## [Data in this exercise]
--- begin ---

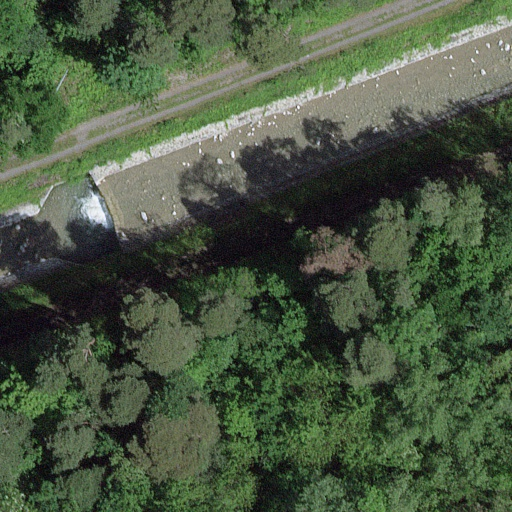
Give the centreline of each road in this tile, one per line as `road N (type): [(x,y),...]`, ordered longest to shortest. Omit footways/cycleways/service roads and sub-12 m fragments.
road 1 (track): [(511,135),(0,331)]
road 2 (track): [(438,0),(0,172)]
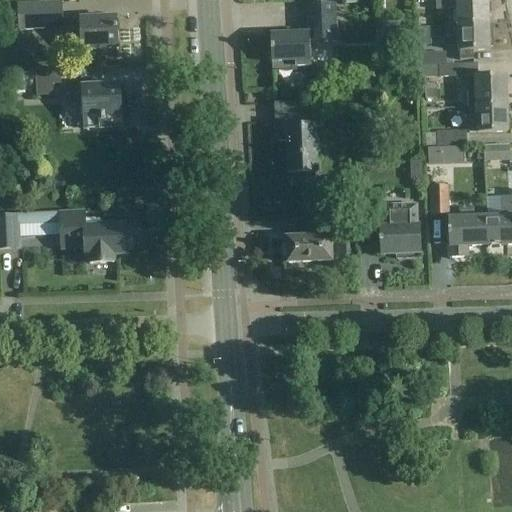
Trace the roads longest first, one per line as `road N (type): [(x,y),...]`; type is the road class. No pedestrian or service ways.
road 1 (tertiary): [(224,322),(206,0)]
road 2 (unclassified): [(224,322),(511,315)]
road 3 (residential): [(0,333),(224,322)]
road 4 (tertiary): [(236,511),(224,322)]
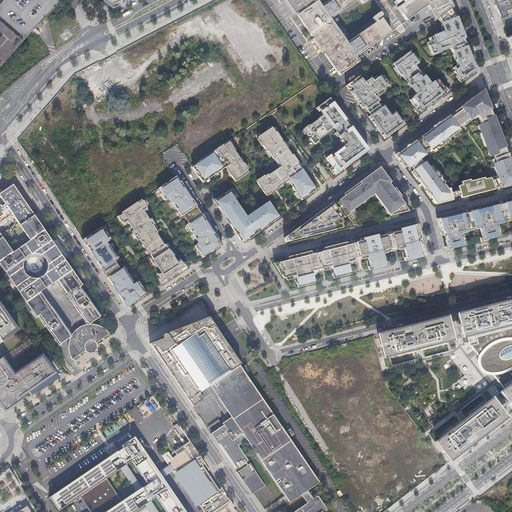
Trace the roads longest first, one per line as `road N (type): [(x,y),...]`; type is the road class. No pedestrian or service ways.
road 1 (residential): [(511,292),(269,354)]
road 2 (tertiary): [(0,133),(123,322)]
road 3 (tertiary): [(137,343),(251,511)]
road 4 (unclassified): [(366,511),(269,354)]
road 5 (residential): [(268,240),(286,249),(427,213)]
road 6 (residential): [(137,343),(9,430)]
road 7 (residential): [(383,155),(268,240)]
road 8 (unclassified): [(94,38),(173,153)]
road 9 (tertiary): [(511,427),(403,511)]
road 10 (residential): [(493,76),(383,155)]
road 11 (tertiary): [(0,132),(59,60),(94,38)]
road 12 (residential): [(427,213),(442,261),(511,244)]
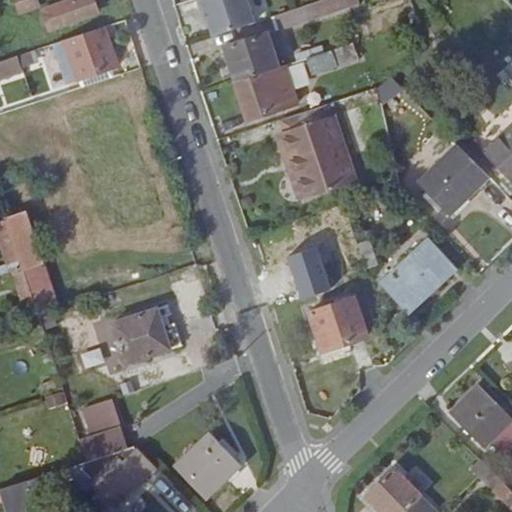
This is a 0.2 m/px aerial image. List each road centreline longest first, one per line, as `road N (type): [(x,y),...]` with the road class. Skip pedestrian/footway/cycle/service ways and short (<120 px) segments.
road 1 (residential): [(144,0),(299,484)]
road 2 (residential): [(511,278),(299,484)]
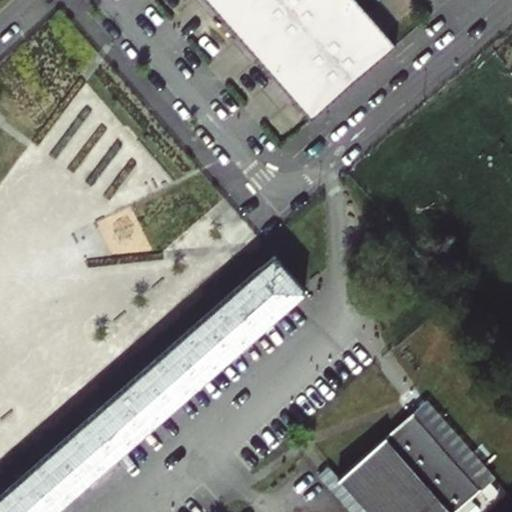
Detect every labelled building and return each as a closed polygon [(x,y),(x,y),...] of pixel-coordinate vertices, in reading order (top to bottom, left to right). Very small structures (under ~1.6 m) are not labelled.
[(388,50),(343,0),(192,0),(303,125),(388,50)] [(0,511),(51,511),(304,289),(273,254),(0,494),(0,511)] [(411,412),(478,489),(493,476),(425,400),(411,412)] [(451,511),(478,489),(411,412),(337,476),(368,511),(451,511)] [(350,511),(368,511),(337,476),(328,467),(318,476),(350,511)]
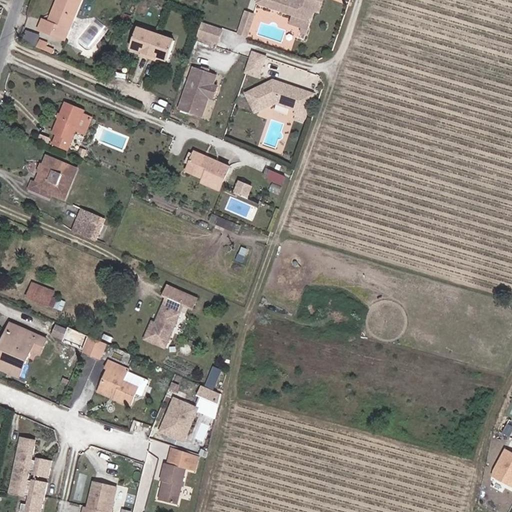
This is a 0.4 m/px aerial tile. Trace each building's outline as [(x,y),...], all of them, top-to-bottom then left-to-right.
[(40,23),(37,33),(58,40),(59,33),(67,35),(77,0),(57,0),(55,6),(52,5),(46,25),(40,23)] [(292,24),(308,29),(312,19),(316,21),(321,8),(315,7),(317,1),(317,0),(292,0),(290,8),(266,0),(258,0),(254,11),(292,24)] [(250,21),(242,18),(238,30),(246,33),(250,21)] [(305,38),(308,29),(292,24),(289,32),(305,38)] [(195,41),(214,48),(218,36),(199,29),(195,41)] [(173,43),(153,36),(136,30),(127,52),(137,55),(136,57),(155,64),(156,62),(165,65),(173,43)] [(246,33),(238,30),(234,39),(243,42),(246,33)] [(65,42),(67,35),(59,33),(58,40),(65,42)] [(36,50),(51,56),(54,52),(50,50),(51,48),(40,42),(36,50)] [(242,78),(254,83),(261,63),(249,59),(242,78)] [(191,72),(177,113),(199,120),(205,101),(203,100),(207,88),(210,89),(213,79),(191,72)] [(269,87),(242,100),(251,118),(270,109),(292,117),(291,121),(300,125),(309,102),(277,90),(275,93),(270,91),(271,88),(269,87)] [(205,101),(210,102),(214,90),(210,89),(207,88),(203,100),(205,101)] [(66,101),(65,104),(84,113),(85,109),(66,101)] [(84,113),(65,104),(53,132),(56,134),(53,141),(69,147),(84,113)] [(67,199),(80,168),(47,155),(43,164),(45,169),(43,172),(40,171),(36,180),(34,186),(54,194),(67,199)] [(187,169),(205,177),(207,178),(222,185),(228,171),(193,155),(190,160),(187,169)] [(129,167),(137,170),(142,159),(134,156),(129,167)] [(40,171),(43,172),(45,169),(43,164),(40,162),(36,169),(40,171)] [(284,186),(289,177),(269,167),(264,176),(284,186)] [(203,182),(205,177),(187,169),(186,170),(184,174),(203,182)] [(207,178),(205,177),(203,182),(201,187),(217,194),(222,185),(207,178)] [(34,186),(36,180),(33,179),(29,188),(53,198),(54,194),(34,186)] [(238,186),(234,195),(245,200),(249,191),(238,186)] [(99,243),(106,227),(94,222),(96,216),(86,212),(77,234),(99,243)] [(108,221),(96,216),(94,222),(106,227),(108,221)] [(33,280),(30,288),(51,297),(54,288),(33,280)] [(51,297),(30,288),(26,298),(53,309),(56,299),(51,297)] [(192,314),(196,303),(167,291),(163,302),(192,314)] [(142,344),(163,353),(177,318),(161,312),(155,327),(150,325),(142,344)] [(10,321),(7,327),(33,338),(36,332),(10,321)] [(51,335),(63,339),(67,329),(54,325),(51,335)] [(46,336),(36,332),(33,338),(7,327),(2,338),(7,340),(0,357),(0,366),(19,375),(30,349),(39,353),(46,336)] [(62,341),(81,348),(87,335),(68,327),(67,329),(63,339),(62,341)] [(87,335),(81,348),(97,354),(102,342),(87,335)] [(112,395),(110,399),(127,405),(135,388),(120,382),(124,371),(105,363),(101,371),(102,371),(95,388),(112,395)] [(208,382),(217,385),(223,370),(213,367),(208,382)] [(220,399),(213,396),(209,407),(216,410),(220,399)] [(199,409),(176,399),(162,431),(178,438),(182,429),(189,432),(199,409)] [(508,436),(511,429),(511,427),(507,424),(502,433),(508,436)] [(189,432),(182,429),(178,438),(185,441),(189,432)] [(31,450),(33,442),(20,439),(19,444),(17,444),(16,448),(18,448),(17,453),(15,452),(14,459),(15,459),(14,464),(13,463),(11,472),(12,473),(11,477),(10,477),(6,494),(21,497),(21,496),(28,497),(27,499),(26,499),(25,502),(26,502),(25,507),(19,505),(17,511),(36,511),(37,510),(38,510),(39,506),(38,506),(39,502),(40,502),(44,485),(30,481),(30,483),(24,482),(24,480),(25,480),(26,476),(25,476),(26,471),(32,472),(31,477),(45,480),(49,463),(35,460),(34,464),(28,462),(29,457),(30,457),(32,450),(31,450)] [(511,487),(511,452),(506,449),(491,476),(511,487)] [(195,458),(171,450),(168,466),(164,465),(160,483),(164,484),(160,502),(177,506),(185,469),(192,471),(195,458)] [(110,511),(115,491),(93,486),(87,511),(110,511)]
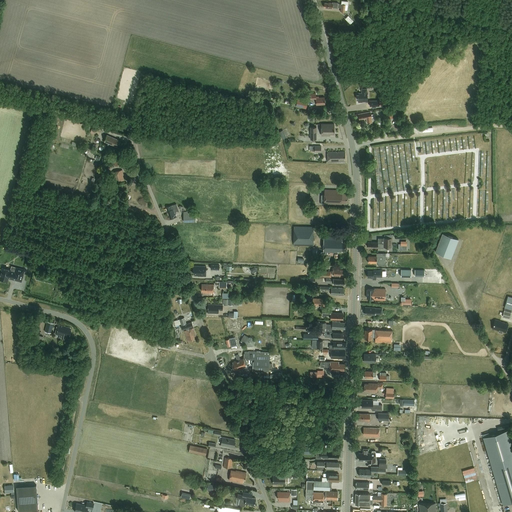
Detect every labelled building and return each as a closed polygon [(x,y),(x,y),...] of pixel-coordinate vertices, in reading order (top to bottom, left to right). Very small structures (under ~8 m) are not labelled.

--- end ---

## [What to produce]
Pick out each line in the records above that contains the word "vertices". Treat uppercase and lowercase as different, and copy every matching line in full.

## [Result for this task]
Detect every labelled building and return each as a closed polygon [(x,y),(x,y),...] of pixel-coordinate vertices, in reading order (top to bottom, left to right). Very small structures (under ~1.6 m) are not labelled.
Detect every labelled building and return each as a closed polygon [(x,y),(x,y),...] of pixel-coordinate vertices, in reading order (top to bottom, left to right). Very small structures (under ~8 m) are not labelled.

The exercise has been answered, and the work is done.